▶ WHAT IS REQUIRED
An exact reproduction of all entries is expected.

Object tracking records
══════════════════════════════
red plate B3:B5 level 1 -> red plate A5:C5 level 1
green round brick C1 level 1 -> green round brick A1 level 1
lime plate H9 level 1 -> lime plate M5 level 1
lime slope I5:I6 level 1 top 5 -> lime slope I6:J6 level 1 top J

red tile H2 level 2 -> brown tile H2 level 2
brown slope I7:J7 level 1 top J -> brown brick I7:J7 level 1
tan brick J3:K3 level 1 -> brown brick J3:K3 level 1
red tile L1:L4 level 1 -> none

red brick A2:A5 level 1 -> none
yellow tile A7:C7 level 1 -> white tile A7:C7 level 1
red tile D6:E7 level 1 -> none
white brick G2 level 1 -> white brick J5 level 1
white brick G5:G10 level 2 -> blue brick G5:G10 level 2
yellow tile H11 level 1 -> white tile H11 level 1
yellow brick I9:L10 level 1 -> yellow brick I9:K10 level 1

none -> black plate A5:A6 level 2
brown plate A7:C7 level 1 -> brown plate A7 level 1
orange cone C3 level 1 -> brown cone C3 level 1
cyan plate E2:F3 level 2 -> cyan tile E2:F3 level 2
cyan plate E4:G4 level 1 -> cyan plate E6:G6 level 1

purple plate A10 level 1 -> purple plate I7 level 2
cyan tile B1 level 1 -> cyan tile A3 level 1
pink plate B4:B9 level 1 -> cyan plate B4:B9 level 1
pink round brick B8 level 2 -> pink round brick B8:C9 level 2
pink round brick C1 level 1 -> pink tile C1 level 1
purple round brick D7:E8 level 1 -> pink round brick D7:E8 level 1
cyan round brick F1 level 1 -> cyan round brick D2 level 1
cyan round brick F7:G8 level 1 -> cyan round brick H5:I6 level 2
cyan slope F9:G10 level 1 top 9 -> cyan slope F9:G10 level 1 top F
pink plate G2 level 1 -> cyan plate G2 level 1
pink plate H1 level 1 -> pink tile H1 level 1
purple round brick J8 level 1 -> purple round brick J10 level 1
══════════════════════════════
▶ TASK RESPONSE
red plate B3:B5 level 1 -> red plate A5:C5 level 1
green round brick C1 level 1 -> green round brick A1 level 1
lime plate H9 level 1 -> lime plate M5 level 1
lime slope I5:I6 level 1 top 5 -> lime slope I6:J6 level 1 top J

red tile H2 level 2 -> brown tile H2 level 2
brown slope I7:J7 level 1 top J -> brown brick I7:J7 level 1
tan brick J3:K3 level 1 -> brown brick J3:K3 level 1
red tile L1:L4 level 1 -> none

red brick A2:A5 level 1 -> none
yellow tile A7:C7 level 1 -> white tile A7:C7 level 1
red tile D6:E7 level 1 -> none
white brick G2 level 1 -> white brick J5 level 1
white brick G5:G10 level 2 -> blue brick G5:G10 level 2
yellow tile H11 level 1 -> white tile H11 level 1
yellow brick I9:L10 level 1 -> yellow brick I9:K10 level 1

none -> black plate A5:A6 level 2
brown plate A7:C7 level 1 -> brown plate A7 level 1
orange cone C3 level 1 -> brown cone C3 level 1
cyan plate E2:F3 level 2 -> cyan tile E2:F3 level 2
cyan plate E4:G4 level 1 -> cyan plate E6:G6 level 1

purple plate A10 level 1 -> purple plate I7 level 2
cyan tile B1 level 1 -> cyan tile A3 level 1
pink plate B4:B9 level 1 -> cyan plate B4:B9 level 1
pink round brick B8 level 2 -> pink round brick B8:C9 level 2
pink round brick C1 level 1 -> pink tile C1 level 1
purple round brick D7:E8 level 1 -> pink round brick D7:E8 level 1
cyan round brick F1 level 1 -> cyan round brick D2 level 1
cyan round brick F7:G8 level 1 -> cyan round brick H5:I6 level 2
cyan slope F9:G10 level 1 top 9 -> cyan slope F9:G10 level 1 top F
pink plate G2 level 1 -> cyan plate G2 level 1
pink plate H1 level 1 -> pink tile H1 level 1
purple round brick J8 level 1 -> purple round brick J10 level 1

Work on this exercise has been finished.